### Problem requirements
Copy out each of the items below word for word, without the pictures.

=== Supplied data ===

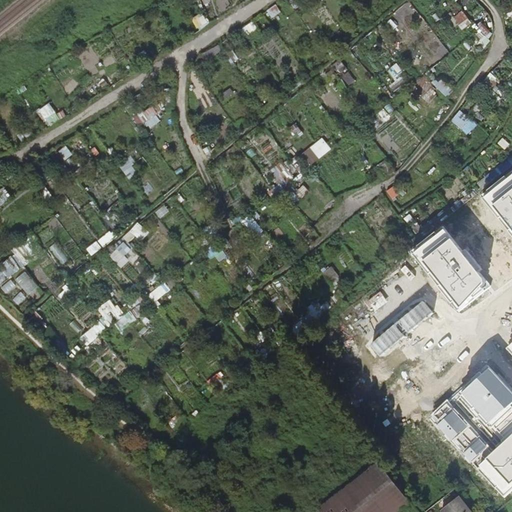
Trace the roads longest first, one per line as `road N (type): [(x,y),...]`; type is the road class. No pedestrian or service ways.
road 1 (track): [(482,0),(498,22),(498,48),(405,169),(120,401)]
road 2 (track): [(262,0),(0,161)]
road 3 (track): [(224,224),(180,118),(183,51)]
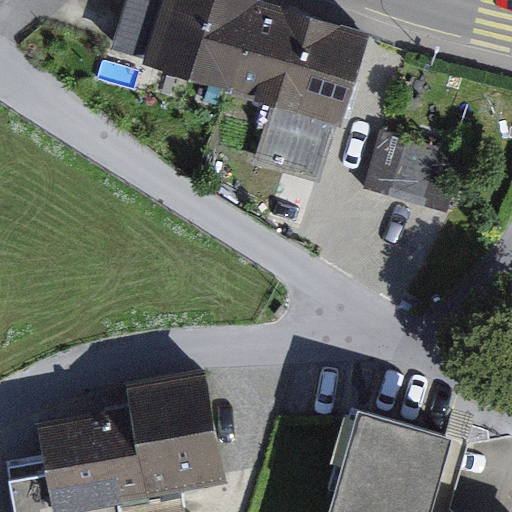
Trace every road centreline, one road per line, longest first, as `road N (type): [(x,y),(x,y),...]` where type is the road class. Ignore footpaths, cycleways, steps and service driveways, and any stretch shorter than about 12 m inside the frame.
road 1 (residential): [(0,70),(411,345)]
road 2 (residential): [(411,345),(177,347),(75,370),(0,409)]
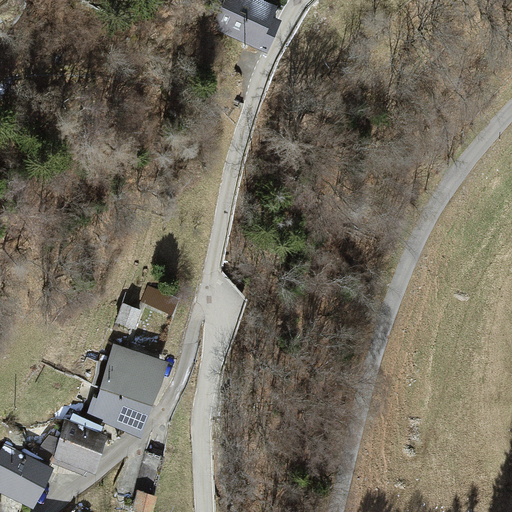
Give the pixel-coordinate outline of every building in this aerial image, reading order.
[(88,7),(84,0),(72,0),(65,4),(63,0),(35,0),(48,26),(88,7)] [(271,19),(276,6),(261,0),(227,0),(215,30),(267,52),(279,22),(271,19)] [(181,296),(149,284),(142,303),(174,315),(181,296)] [(146,314),(124,306),(118,325),(139,333),(146,314)] [(162,365),(117,349),(100,400),(94,398),(90,411),(107,417),(139,428),(159,372),(162,365)] [(93,471),(107,436),(69,421),(54,461),(83,473),(85,468),(93,471)] [(0,488),(33,506),(52,471),(5,446),(0,454),(0,488)] [(150,511),(155,496),(141,493),(136,510),(142,511),(150,511)]
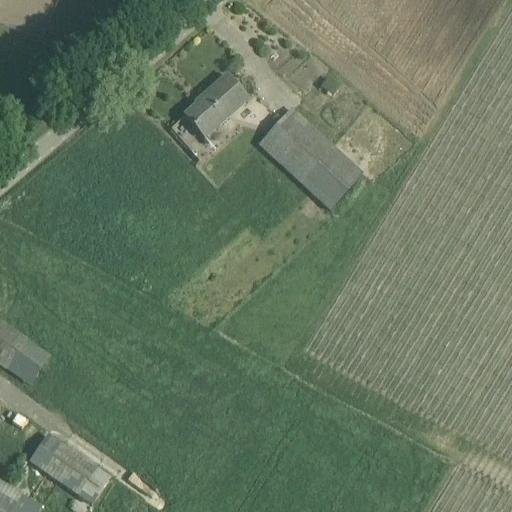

===

### The completed task
Trace the roads longest first, one per line as `road N (type): [(x,y),...]`; type is the road class. No pedestrian or service ways.
road 1 (track): [(482,0),(498,22),(498,48),(405,169),(120,401)]
road 2 (track): [(262,0),(0,161)]
road 3 (track): [(224,224),(180,118),(183,51)]
Trace every road centreline, one road per line, longest first, as `road N (type): [(x,y),(x,y),...]` where type is the road class. Ignore footpaths, cycleways, steps and service driveways, and any stretch shorter than about 12 m inside the frame.
road 1 (residential): [(0,70),(411,345)]
road 2 (residential): [(411,345),(177,347),(75,370),(0,409)]
Give the pixel-coordinate outline of every building in this aerial image, reading order.
[(88,7),(84,0),(72,0),(65,4),(63,0),(35,0),(48,26),(88,7)] [(271,19),(276,6),(261,0),(227,0),(215,30),(267,52),(279,22),(271,19)] [(181,296),(149,284),(142,303),(174,315),(181,296)] [(146,314),(124,306),(118,325),(139,333),(146,314)] [(162,365),(117,349),(100,400),(94,398),(90,411),(107,417),(139,428),(159,372),(162,365)] [(93,471),(107,436),(69,421),(54,461),(83,473),(85,468),(93,471)] [(0,488),(33,506),(52,471),(5,446),(0,454),(0,488)] [(150,511),(155,496),(141,493),(136,510),(142,511),(150,511)]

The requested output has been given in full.